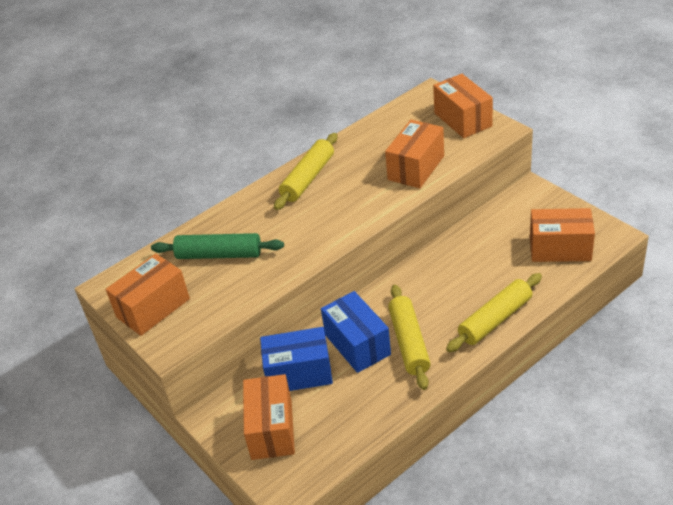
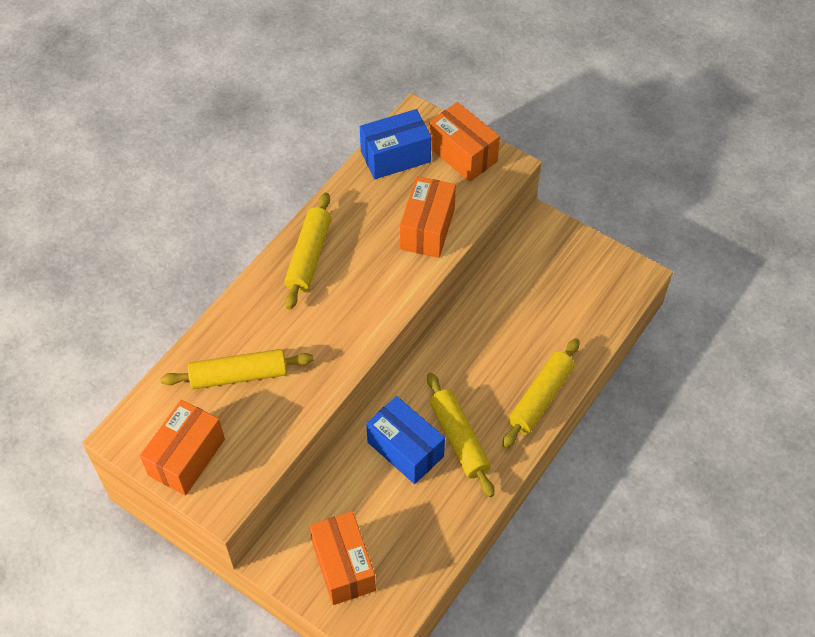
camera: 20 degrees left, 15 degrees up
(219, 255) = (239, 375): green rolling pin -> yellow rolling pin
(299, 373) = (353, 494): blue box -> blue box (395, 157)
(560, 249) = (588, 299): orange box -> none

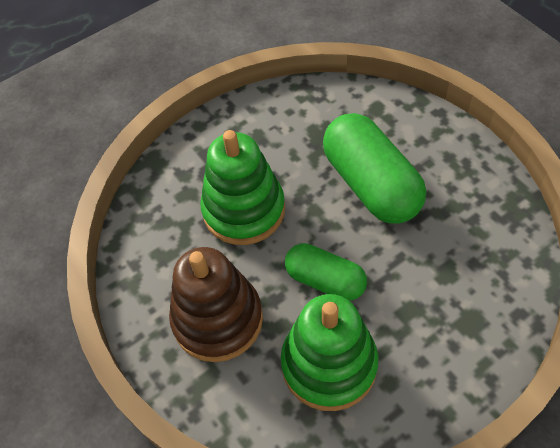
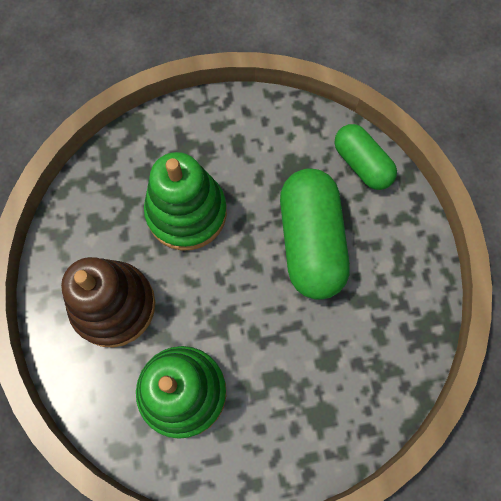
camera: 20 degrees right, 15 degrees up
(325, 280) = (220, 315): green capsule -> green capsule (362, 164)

[To do]
Print all records word for word, no images.

[Solution to this task]
camera: 20 degrees left, 15 degrees up
(219, 255) = (239, 375): green rolling pin -> yellow rolling pin
(299, 373) = (353, 494): blue box -> blue box (395, 157)
(560, 249) = (588, 299): orange box -> none

camera: 20 degrees right, 15 degrees up
(325, 280) = (220, 315): green capsule -> green capsule (362, 164)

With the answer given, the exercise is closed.